• Task item:
Where an entry below contains an image, skip the image and reproduce the rest exactly.

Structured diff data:
* * *
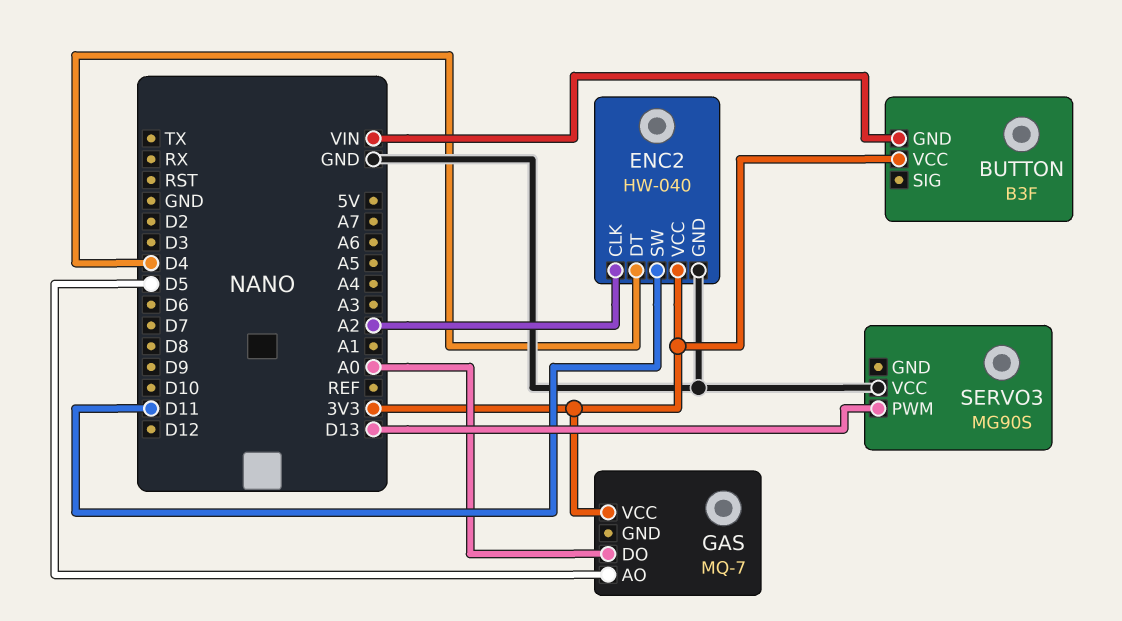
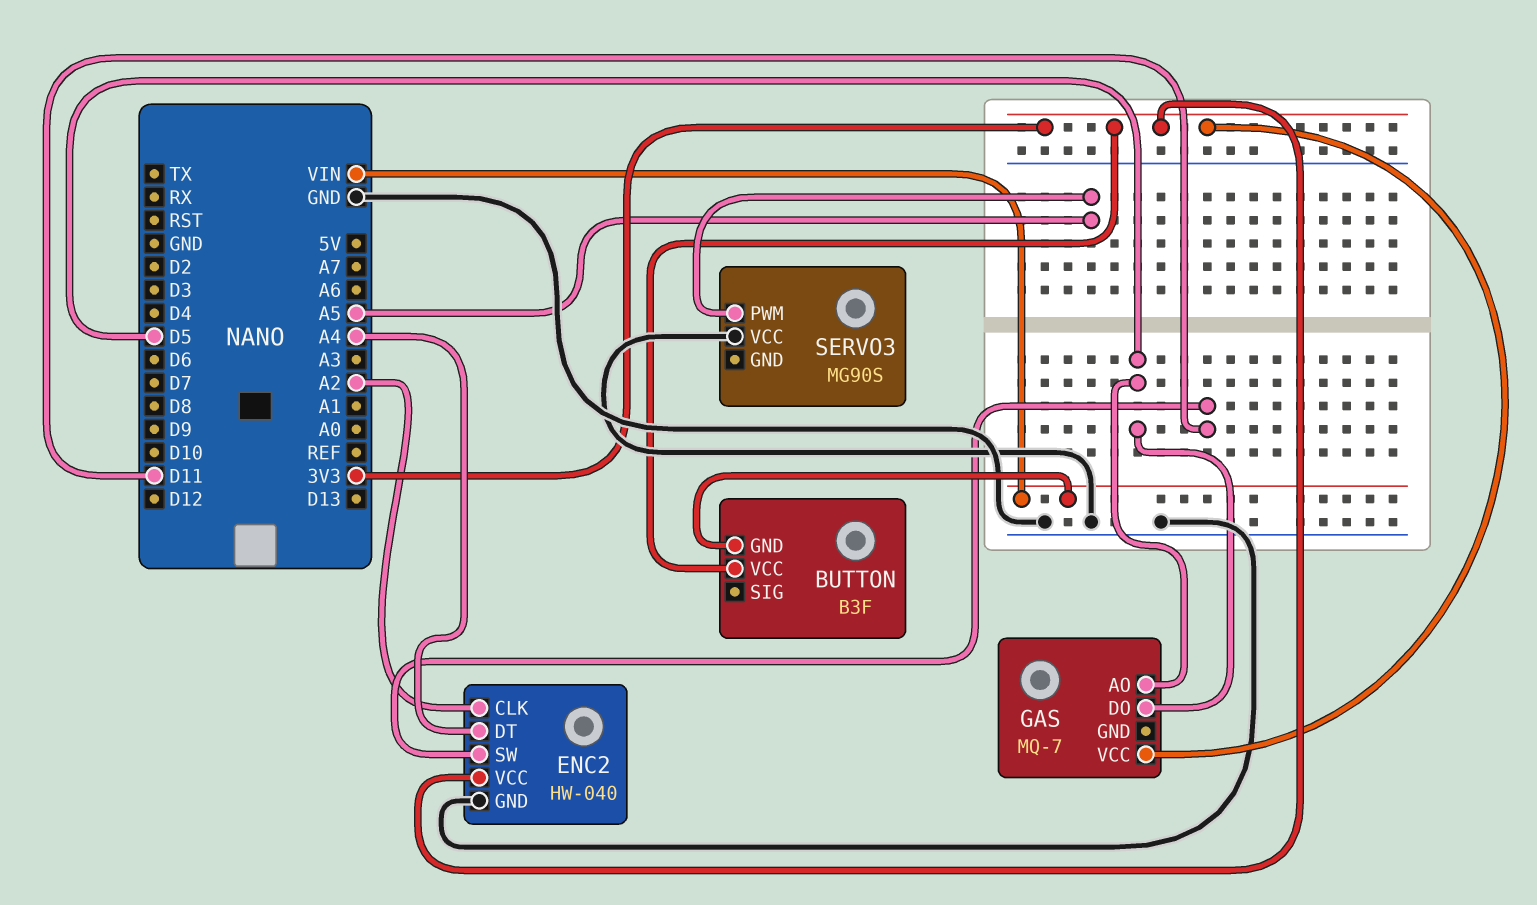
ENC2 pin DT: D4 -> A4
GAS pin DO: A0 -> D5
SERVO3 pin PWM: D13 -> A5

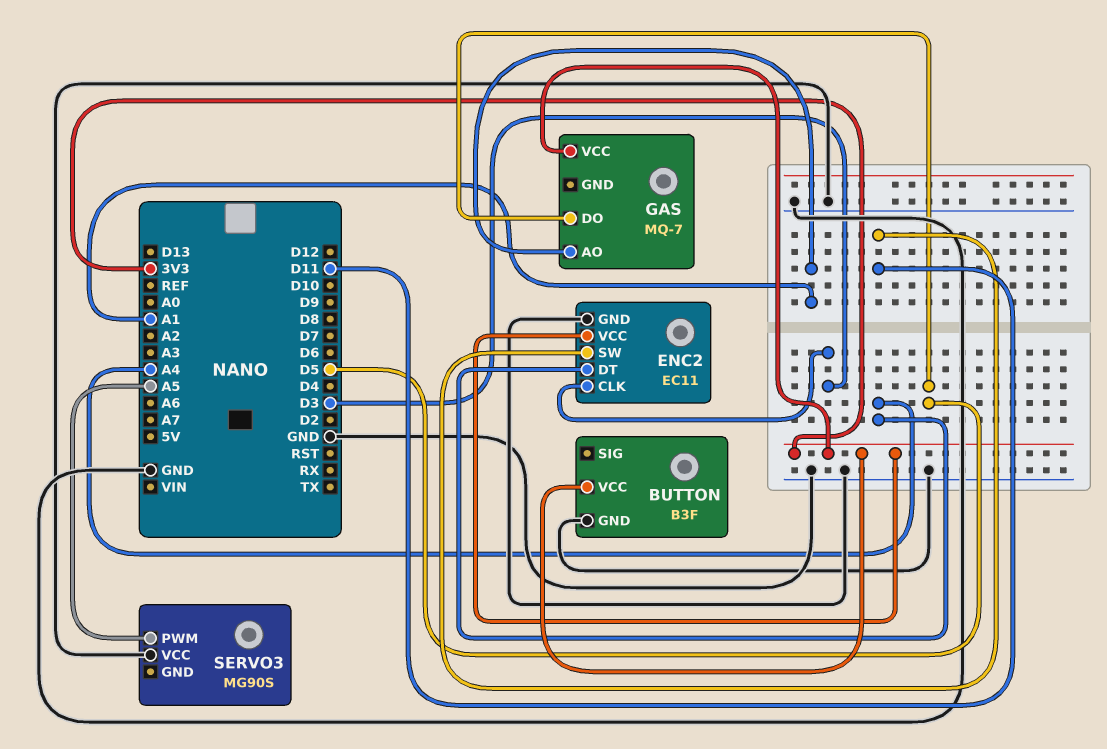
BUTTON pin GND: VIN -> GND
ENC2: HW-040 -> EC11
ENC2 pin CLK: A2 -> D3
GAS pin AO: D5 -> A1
* * *
• Written response:
ENC2 pin DT: D4 -> A4
GAS pin DO: A0 -> D5
SERVO3 pin PWM: D13 -> A5

BUTTON pin GND: VIN -> GND
ENC2: HW-040 -> EC11
ENC2 pin CLK: A2 -> D3
GAS pin AO: D5 -> A1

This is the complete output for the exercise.